TASK » Write the records below out in full, character for character, with no pictures.

EXCERPTED DATA »

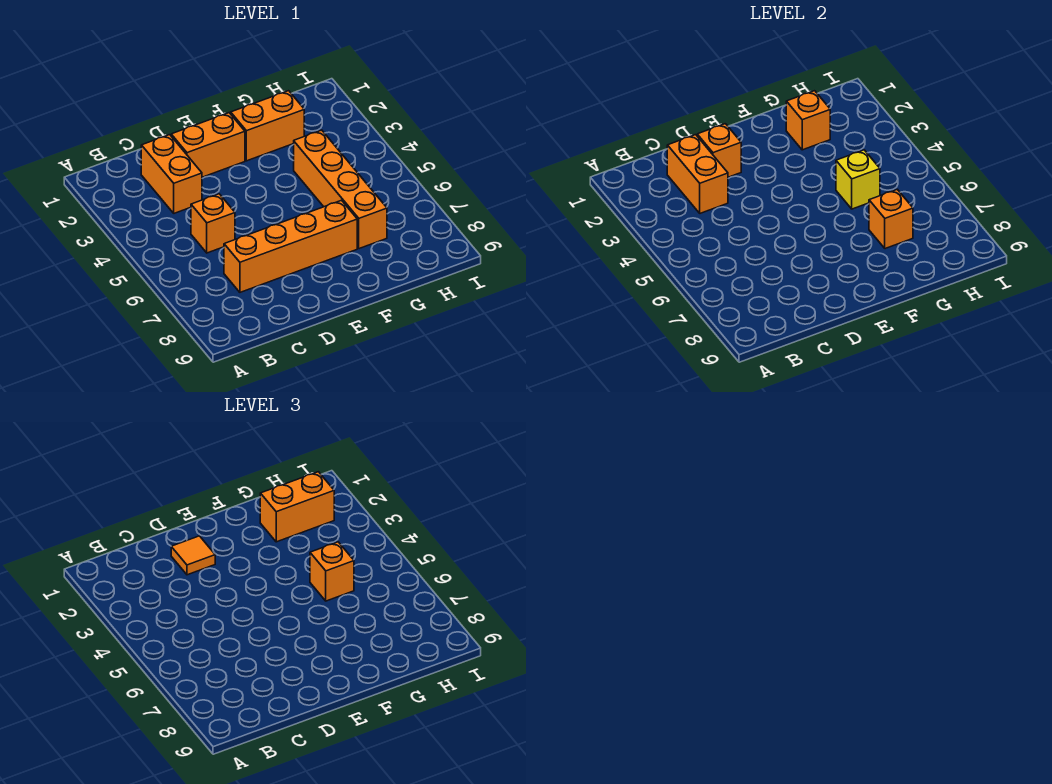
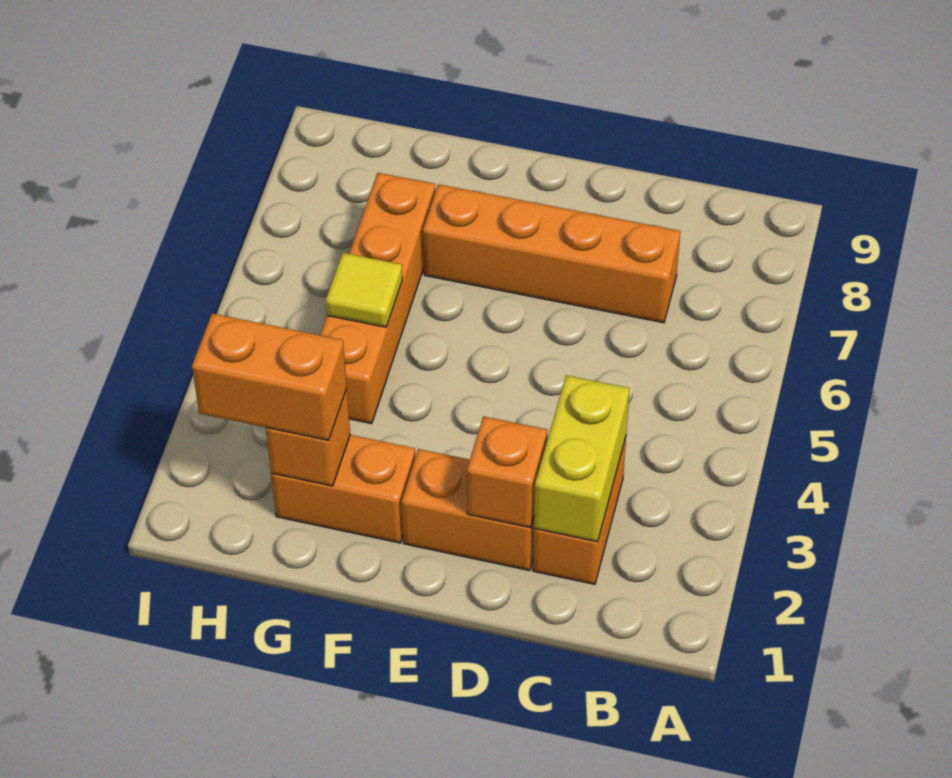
orange brick C2:C3 level 2 -> yellow brick C2:C3 level 2
orange brick C5 level 1 -> none
orange tile D2 level 3 -> none
yellow brick G5 level 2 -> yellow tile G5 level 2
orange brick G5 level 3 -> none
orange brick G7 level 2 -> none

OUTPUT BELOW »
orange brick C2:C3 level 2 -> yellow brick C2:C3 level 2
orange brick C5 level 1 -> none
orange tile D2 level 3 -> none
yellow brick G5 level 2 -> yellow tile G5 level 2
orange brick G5 level 3 -> none
orange brick G7 level 2 -> none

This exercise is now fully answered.